Once you find the line with "none -> brown watering can [533,79,595,161]" in the listing below, set down exactly every line from it through the line with "white cactus [313,400,363,468]", but no pictures.

• [RECORDED INFORMATION]
+===+
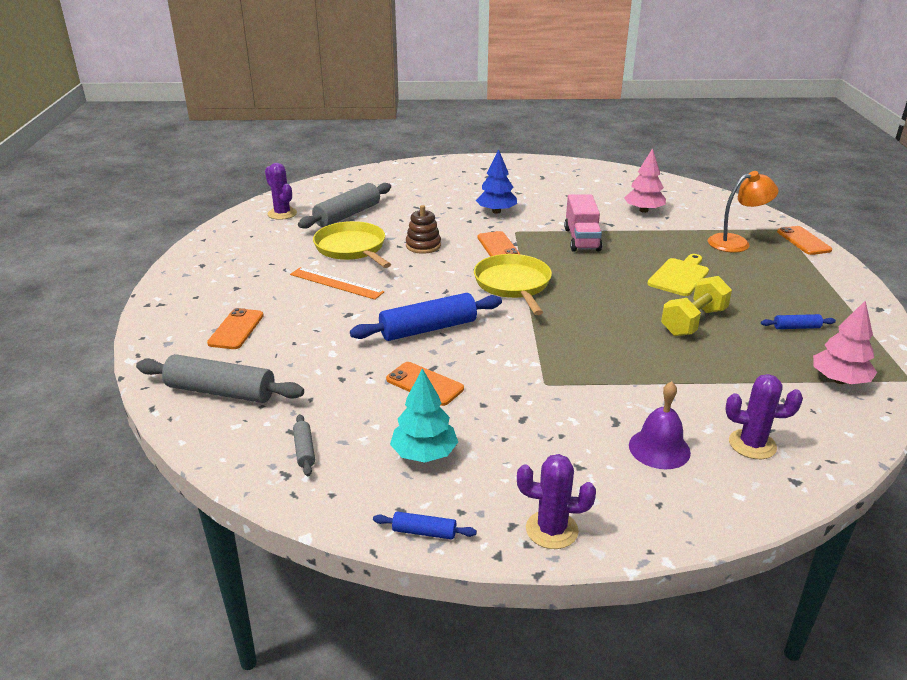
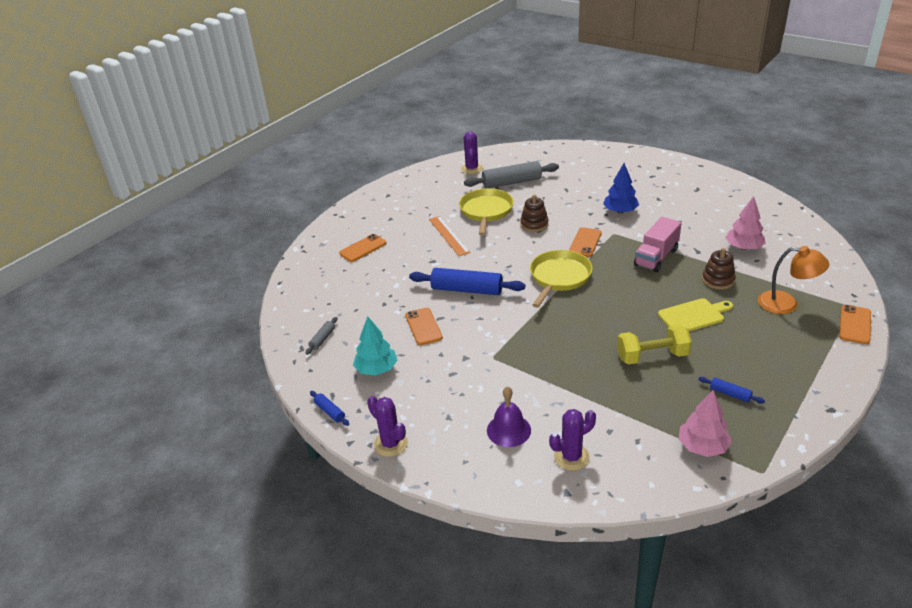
camera: 40 degrees right, 5 degrees up
grey rolling pin [136,354,304,403] -> none
purple cactus [725,374,803,459] -> purple cactus turned 75 degrees counterclockwise [549,409,596,471]
none -> brown stacking toy [702,248,736,290]

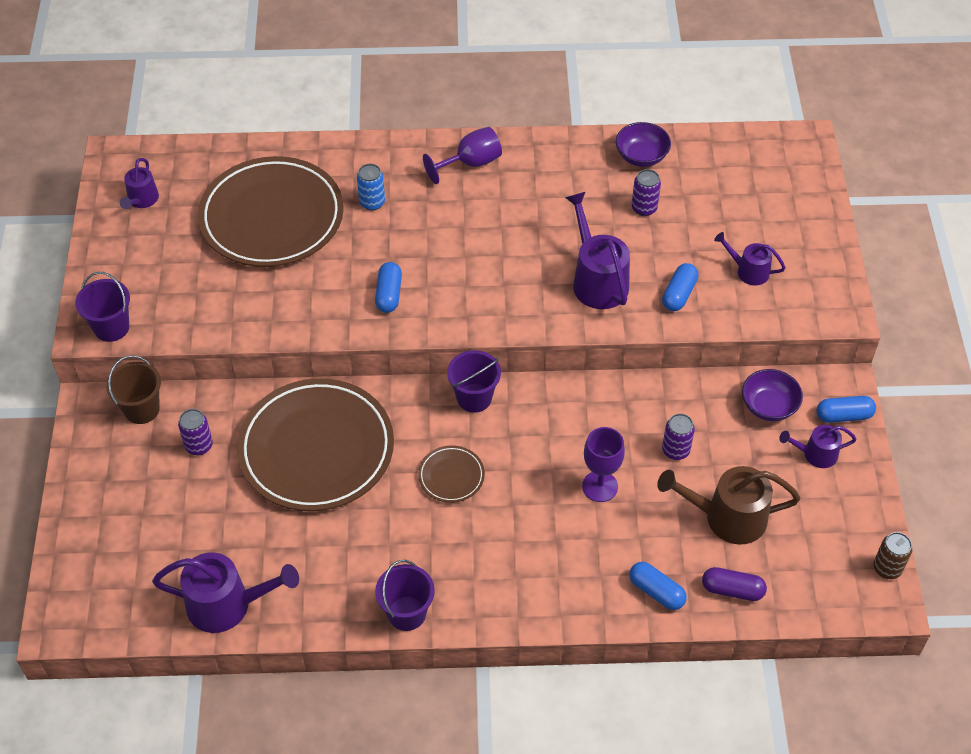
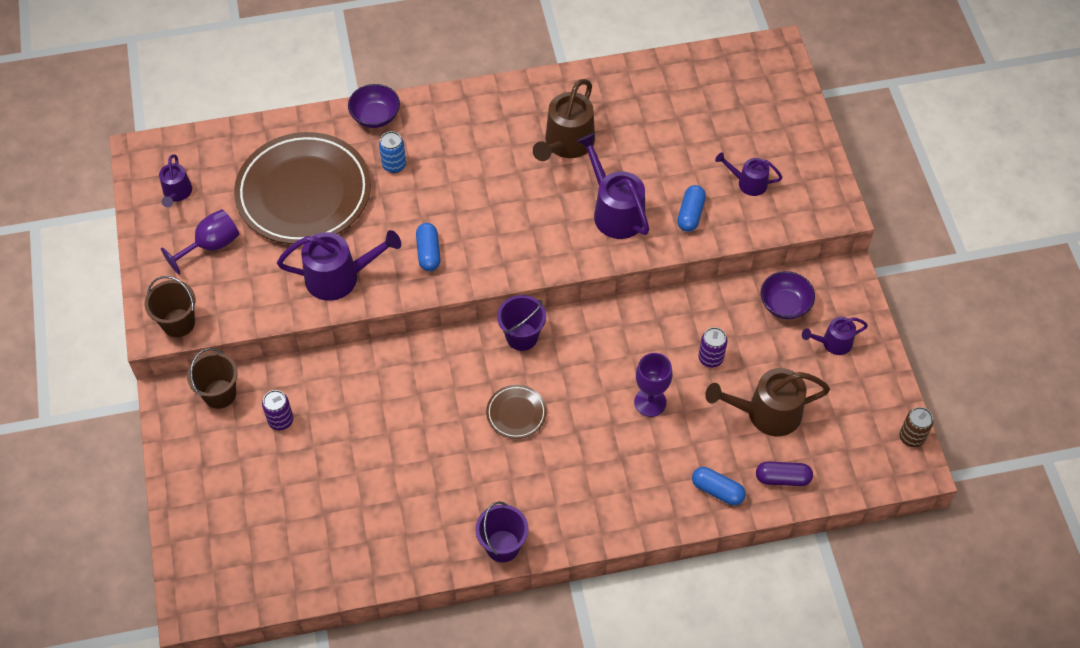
camera: 10 degrees left, 5 degrees up
purple bucket [75,272,130,342] -> brown bucket [145,276,195,337]
purple watering can [152,552,299,633] -> purple watering can moved to [277,230,401,301]
brown plate [237,378,394,511] -> none
purple goblet [423,127,502,184] -> purple goblet moved to [161,209,240,275]
purple bowl [616,122,671,167] -> purple bowl moved to [348,84,400,128]
purple can [632,169,661,216] -> none
blue capsule [817,396,876,423] -> none
none -> brown watering can [533,79,595,161]

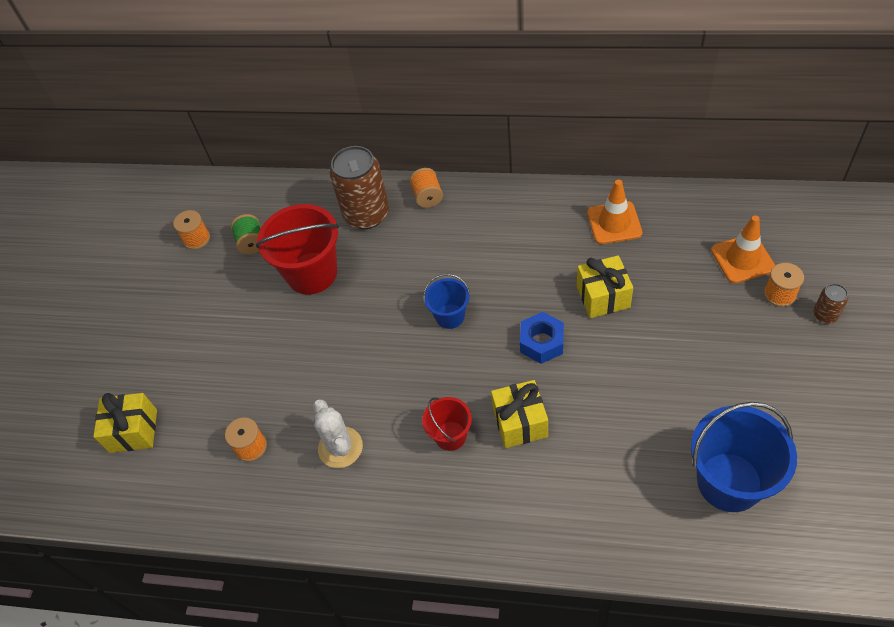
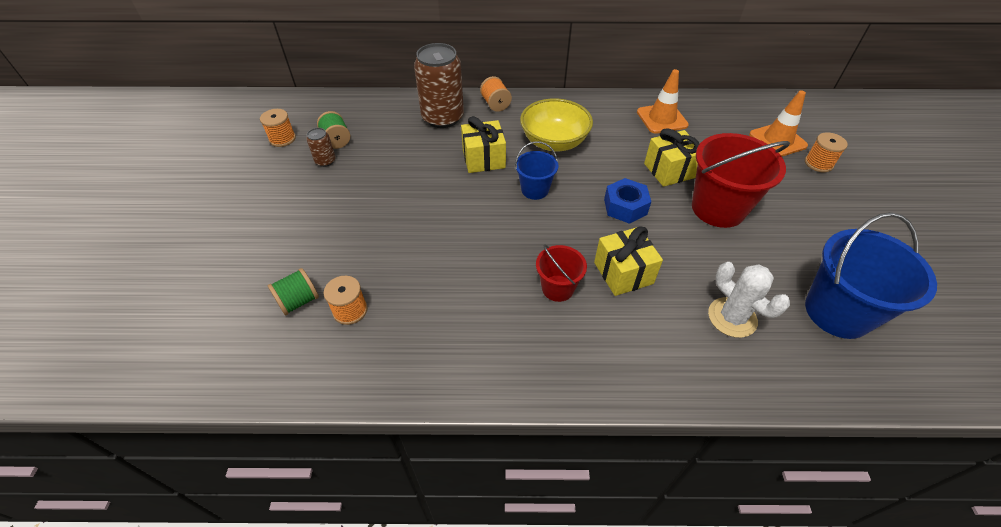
camera: 15 degrees left, 5 degrees down
yellow gift [93,393,157,453] -> yellow gift moved to [461,116,506,173]
red bucket [256,204,339,294] -> red bucket moved to [692,133,790,228]
white cactus [313,400,363,468] -> white cactus moved to [708,262,790,338]
brown can [813,284,848,324] -> brown can moved to [307,128,336,167]
none -> green spool [267,268,319,315]
none -> yellow bowl [520,98,593,151]

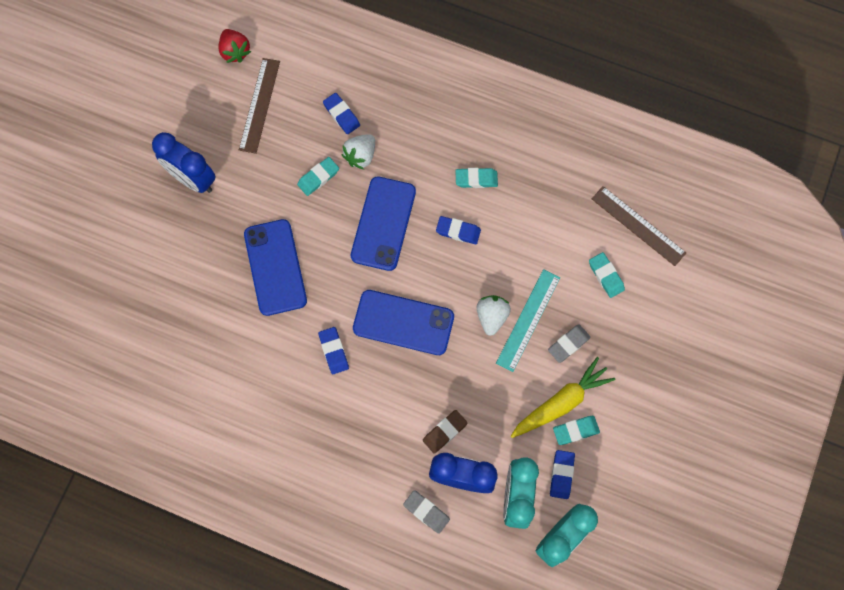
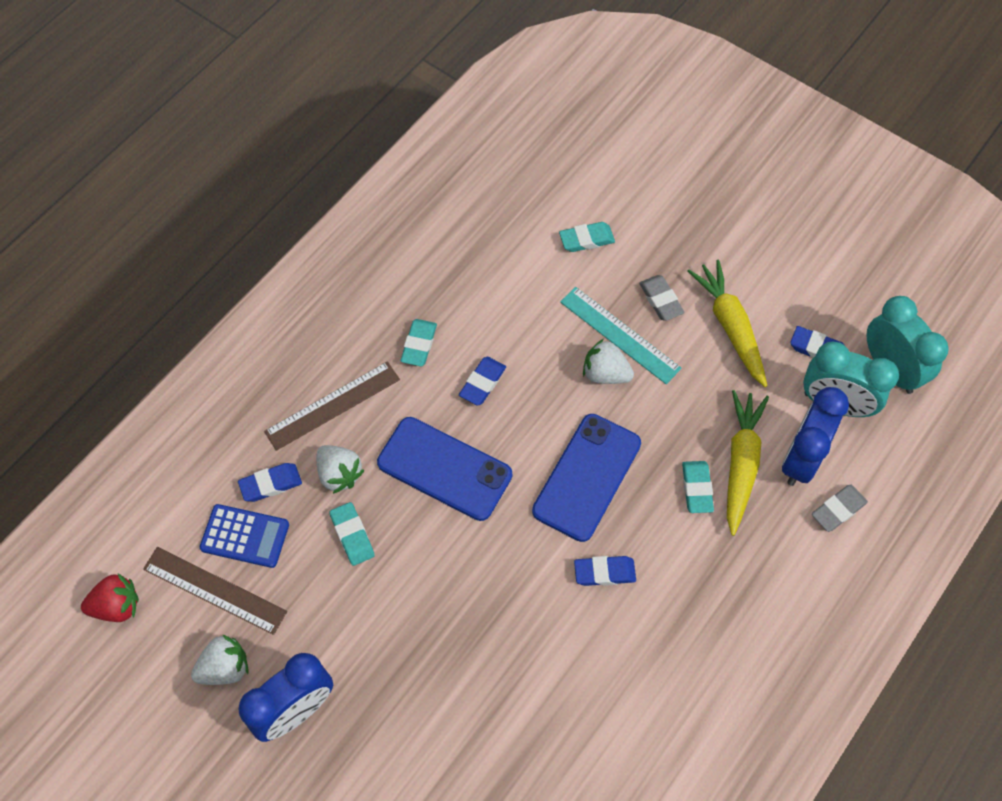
camera: 75 degrees left, 10 degrees down
blue phone [244,219,307,316] -> none
brown eraser [423,410,468,453] -> yellow carrot [727,390,769,536]
turquoise eraser [553,416,600,445] -> turquoise eraser moved to [682,461,714,513]
brown ruler [592,186,686,266] -> brown ruler moved to [264,361,400,451]
none -> white strawberry [191,634,248,685]
none -> blue calculator [200,504,289,568]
+===+
• [TASK ANSWER]
none -> brown watering can [533,79,595,161]

camera: 15 degrees left, 5 degrees down
yellow gift [93,393,157,453] -> yellow gift moved to [461,116,506,173]
red bucket [256,204,339,294] -> red bucket moved to [692,133,790,228]
white cactus [313,400,363,468] -> white cactus moved to [708,262,790,338]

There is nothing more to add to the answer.